Records to use
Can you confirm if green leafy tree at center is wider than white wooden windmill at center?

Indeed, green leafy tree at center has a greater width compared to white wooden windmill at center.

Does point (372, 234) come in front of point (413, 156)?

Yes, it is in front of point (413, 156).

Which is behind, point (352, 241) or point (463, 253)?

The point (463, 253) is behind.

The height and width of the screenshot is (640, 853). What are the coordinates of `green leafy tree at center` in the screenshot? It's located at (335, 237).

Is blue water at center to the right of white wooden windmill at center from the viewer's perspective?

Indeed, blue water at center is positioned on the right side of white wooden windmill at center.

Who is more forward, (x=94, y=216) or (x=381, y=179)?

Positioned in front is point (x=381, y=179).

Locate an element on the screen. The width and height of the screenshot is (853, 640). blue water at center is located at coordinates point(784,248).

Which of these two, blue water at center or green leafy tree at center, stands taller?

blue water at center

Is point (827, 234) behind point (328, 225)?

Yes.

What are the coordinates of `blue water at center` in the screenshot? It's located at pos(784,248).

Assigned task
Rewrite the lines above as a Markdown table with two columns, Row and Line, giving each nonblank line its own numbered row and leaving out the blank lines.

Exercise answer
| Row | Line |
|---|---|
| 1 | Can you confirm if green leafy tree at center is wider than white wooden windmill at center? |
| 2 | Indeed, green leafy tree at center has a greater width compared to white wooden windmill at center. |
| 3 | Does point (372, 234) come in front of point (413, 156)? |
| 4 | Yes, it is in front of point (413, 156). |
| 5 | Which is behind, point (352, 241) or point (463, 253)? |
| 6 | The point (463, 253) is behind. |
| 7 | The height and width of the screenshot is (640, 853). What are the coordinates of `green leafy tree at center` in the screenshot? It's located at (335, 237). |
| 8 | Is blue water at center to the right of white wooden windmill at center from the viewer's perspective? |
| 9 | Indeed, blue water at center is positioned on the right side of white wooden windmill at center. |
| 10 | Who is more forward, (x=94, y=216) or (x=381, y=179)? |
| 11 | Positioned in front is point (x=381, y=179). |
| 12 | Locate an element on the screen. The width and height of the screenshot is (853, 640). blue water at center is located at coordinates point(784,248). |
| 13 | Which of these two, blue water at center or green leafy tree at center, stands taller? |
| 14 | blue water at center |
| 15 | Is point (827, 234) behind point (328, 225)? |
| 16 | Yes. |
| 17 | What are the coordinates of `blue water at center` in the screenshot? It's located at pos(784,248). |